___ Provided data ___

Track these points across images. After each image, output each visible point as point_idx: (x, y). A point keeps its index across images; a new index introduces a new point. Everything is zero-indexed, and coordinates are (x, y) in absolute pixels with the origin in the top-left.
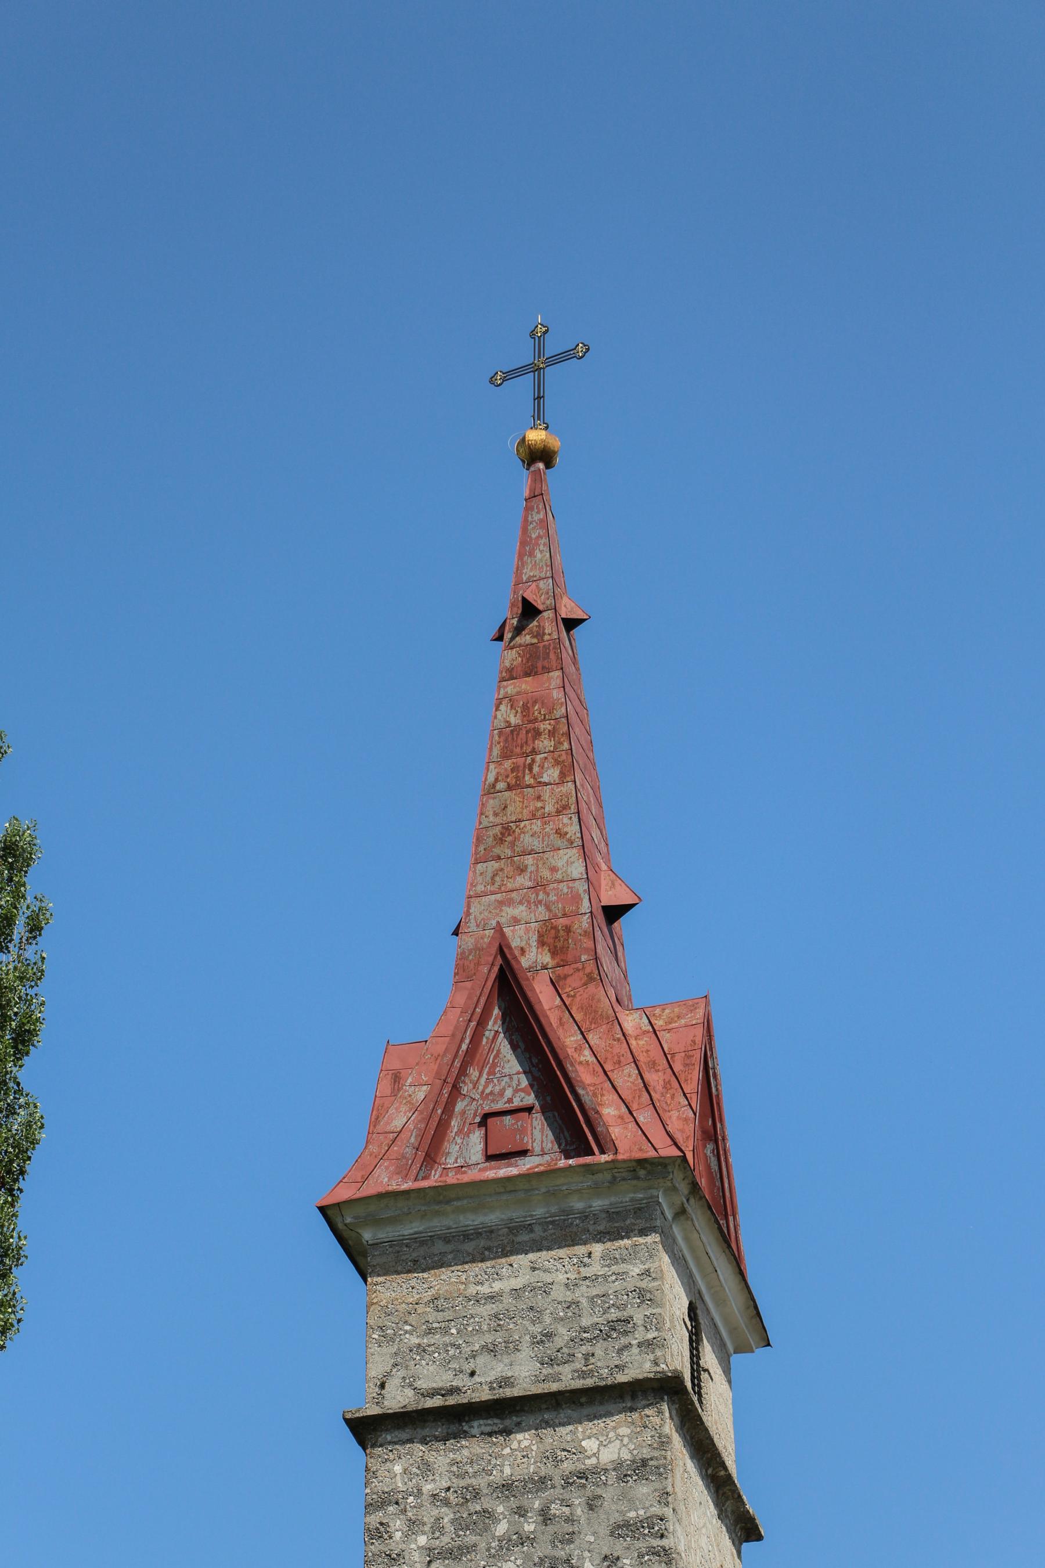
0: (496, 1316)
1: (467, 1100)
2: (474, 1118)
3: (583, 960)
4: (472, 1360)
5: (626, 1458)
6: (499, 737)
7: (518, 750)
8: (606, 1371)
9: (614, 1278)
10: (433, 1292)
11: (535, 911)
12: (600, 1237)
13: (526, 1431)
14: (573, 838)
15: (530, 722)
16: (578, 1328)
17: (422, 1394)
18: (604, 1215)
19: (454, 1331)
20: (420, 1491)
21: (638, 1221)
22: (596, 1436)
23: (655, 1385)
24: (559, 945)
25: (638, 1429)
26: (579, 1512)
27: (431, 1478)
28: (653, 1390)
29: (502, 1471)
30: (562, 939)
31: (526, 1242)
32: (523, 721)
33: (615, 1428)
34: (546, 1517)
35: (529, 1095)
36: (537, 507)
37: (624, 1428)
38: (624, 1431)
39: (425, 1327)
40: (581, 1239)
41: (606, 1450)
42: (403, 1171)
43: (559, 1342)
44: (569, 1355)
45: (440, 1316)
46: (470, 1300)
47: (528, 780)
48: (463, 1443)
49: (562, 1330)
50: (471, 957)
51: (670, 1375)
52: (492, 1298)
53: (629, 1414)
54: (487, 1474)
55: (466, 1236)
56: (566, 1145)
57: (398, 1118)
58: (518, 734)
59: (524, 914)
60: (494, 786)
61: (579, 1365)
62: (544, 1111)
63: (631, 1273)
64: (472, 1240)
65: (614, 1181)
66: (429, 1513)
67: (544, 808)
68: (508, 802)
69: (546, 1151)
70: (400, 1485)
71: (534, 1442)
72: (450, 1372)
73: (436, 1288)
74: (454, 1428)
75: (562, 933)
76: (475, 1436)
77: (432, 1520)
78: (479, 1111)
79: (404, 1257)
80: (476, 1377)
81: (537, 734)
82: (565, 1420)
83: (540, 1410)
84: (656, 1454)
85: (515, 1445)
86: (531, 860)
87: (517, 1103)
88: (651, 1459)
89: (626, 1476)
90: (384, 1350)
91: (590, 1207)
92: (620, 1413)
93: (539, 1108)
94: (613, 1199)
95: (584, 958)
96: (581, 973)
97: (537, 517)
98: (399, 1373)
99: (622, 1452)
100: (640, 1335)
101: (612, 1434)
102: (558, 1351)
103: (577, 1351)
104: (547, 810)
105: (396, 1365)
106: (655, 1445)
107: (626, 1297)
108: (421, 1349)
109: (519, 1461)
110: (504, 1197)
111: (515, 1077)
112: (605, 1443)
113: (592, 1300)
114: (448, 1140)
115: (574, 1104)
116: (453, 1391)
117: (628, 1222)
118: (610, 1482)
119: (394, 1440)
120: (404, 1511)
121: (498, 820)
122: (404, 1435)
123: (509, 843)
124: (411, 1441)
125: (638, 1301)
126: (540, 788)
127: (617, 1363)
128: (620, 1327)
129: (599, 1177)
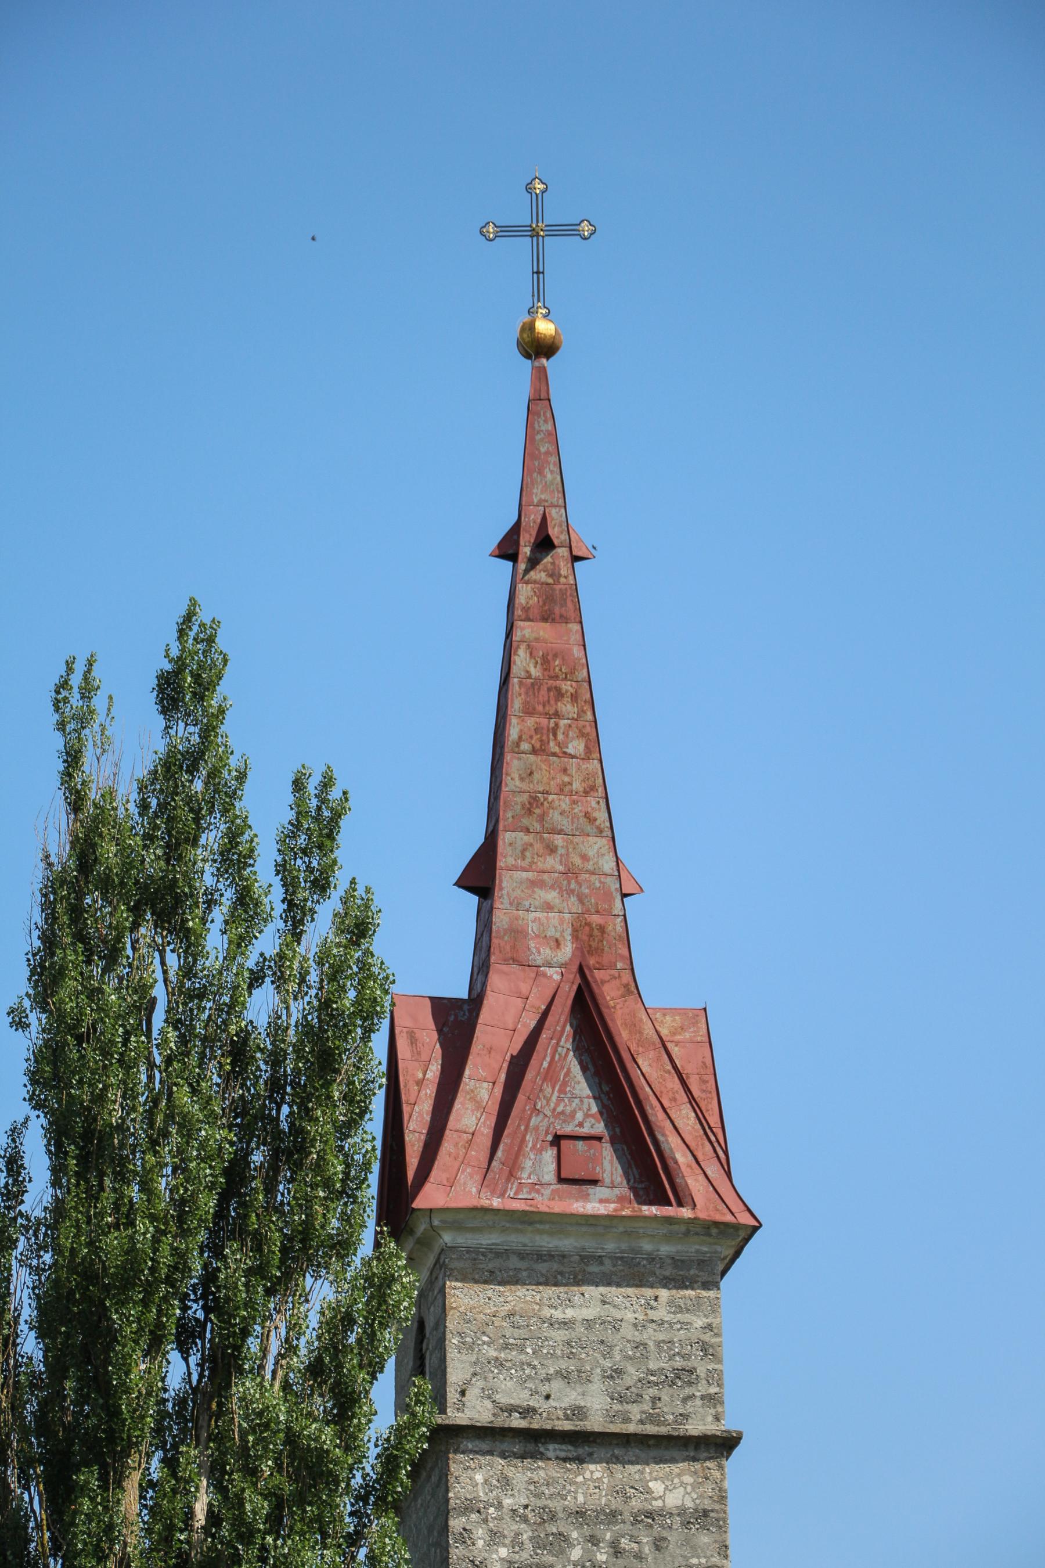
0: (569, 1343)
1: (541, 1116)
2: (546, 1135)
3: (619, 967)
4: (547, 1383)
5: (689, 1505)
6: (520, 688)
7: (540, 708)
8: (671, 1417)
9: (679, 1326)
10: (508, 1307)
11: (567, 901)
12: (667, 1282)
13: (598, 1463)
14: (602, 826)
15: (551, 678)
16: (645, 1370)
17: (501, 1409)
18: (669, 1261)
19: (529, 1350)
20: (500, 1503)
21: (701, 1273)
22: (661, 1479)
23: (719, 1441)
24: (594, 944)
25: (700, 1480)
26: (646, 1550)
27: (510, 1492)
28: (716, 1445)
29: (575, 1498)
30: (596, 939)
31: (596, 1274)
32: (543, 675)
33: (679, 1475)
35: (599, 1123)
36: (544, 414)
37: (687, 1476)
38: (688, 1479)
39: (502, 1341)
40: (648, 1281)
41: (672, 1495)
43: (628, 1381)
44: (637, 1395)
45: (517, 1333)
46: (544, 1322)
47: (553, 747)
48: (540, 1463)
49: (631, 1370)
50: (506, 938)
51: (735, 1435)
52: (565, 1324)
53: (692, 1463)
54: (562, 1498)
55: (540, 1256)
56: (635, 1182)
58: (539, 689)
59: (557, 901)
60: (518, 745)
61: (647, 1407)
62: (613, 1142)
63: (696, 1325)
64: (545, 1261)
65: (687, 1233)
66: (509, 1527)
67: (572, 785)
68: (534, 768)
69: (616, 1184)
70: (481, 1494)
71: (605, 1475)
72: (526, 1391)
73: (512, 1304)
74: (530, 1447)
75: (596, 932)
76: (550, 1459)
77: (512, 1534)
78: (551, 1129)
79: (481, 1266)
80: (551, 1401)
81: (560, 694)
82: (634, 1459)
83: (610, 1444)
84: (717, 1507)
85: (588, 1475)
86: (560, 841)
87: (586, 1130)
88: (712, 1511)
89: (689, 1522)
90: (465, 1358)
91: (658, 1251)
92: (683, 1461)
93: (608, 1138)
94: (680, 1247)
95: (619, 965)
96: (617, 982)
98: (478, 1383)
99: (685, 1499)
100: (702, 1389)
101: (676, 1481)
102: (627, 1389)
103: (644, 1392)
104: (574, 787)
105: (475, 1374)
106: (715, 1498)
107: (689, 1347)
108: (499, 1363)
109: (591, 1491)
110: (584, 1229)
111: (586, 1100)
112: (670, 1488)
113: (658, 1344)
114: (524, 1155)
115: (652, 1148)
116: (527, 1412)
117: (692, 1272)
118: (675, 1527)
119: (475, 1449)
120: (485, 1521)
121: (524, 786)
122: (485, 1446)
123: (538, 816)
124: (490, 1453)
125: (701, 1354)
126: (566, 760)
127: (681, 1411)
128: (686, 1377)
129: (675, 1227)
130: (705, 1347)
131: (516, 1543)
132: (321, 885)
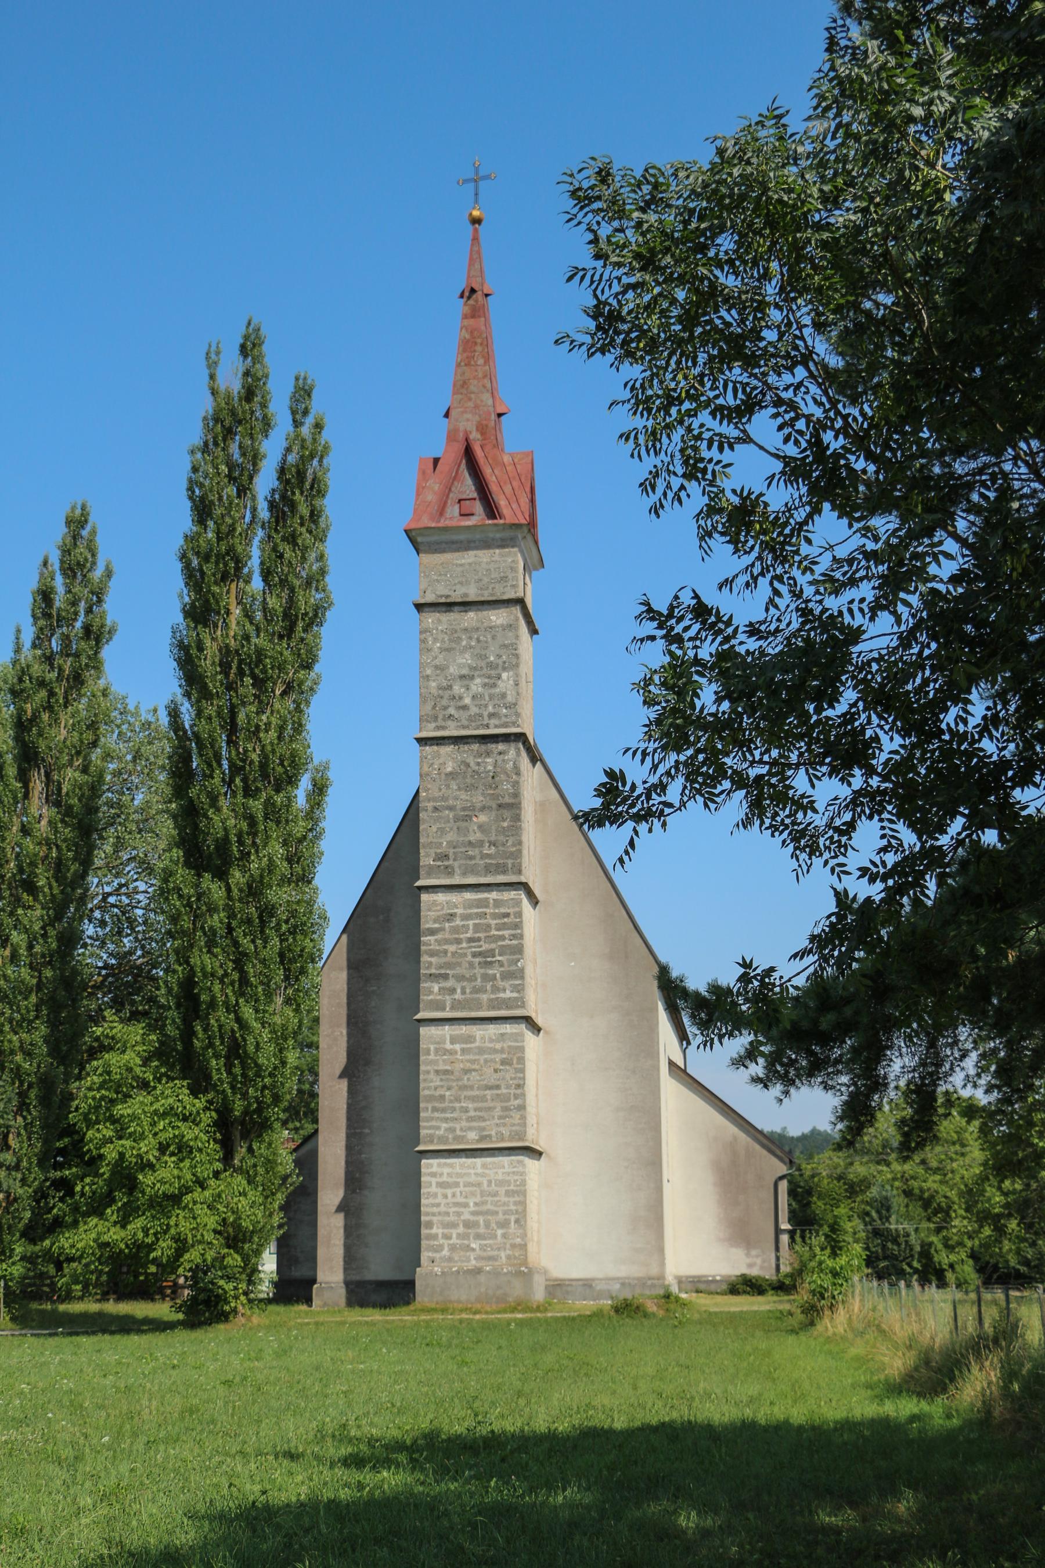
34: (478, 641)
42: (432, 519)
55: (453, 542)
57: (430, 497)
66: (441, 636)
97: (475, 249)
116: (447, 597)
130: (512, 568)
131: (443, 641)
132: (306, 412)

___

◆ Aim ◆
Find every row above that contains the string "Everything" and copy each of those rows. Match uppercase and lowercase letters exactly.

◆ Answer to this exercise ◆
Track these points across images. After each image, output each visible point as point_idx: (x, y). A point keeps its index across images; a new index introduces a new point. Everything is zero-indexed, and coordinates are (x, y) in absolute pixels with the origin in the top-left.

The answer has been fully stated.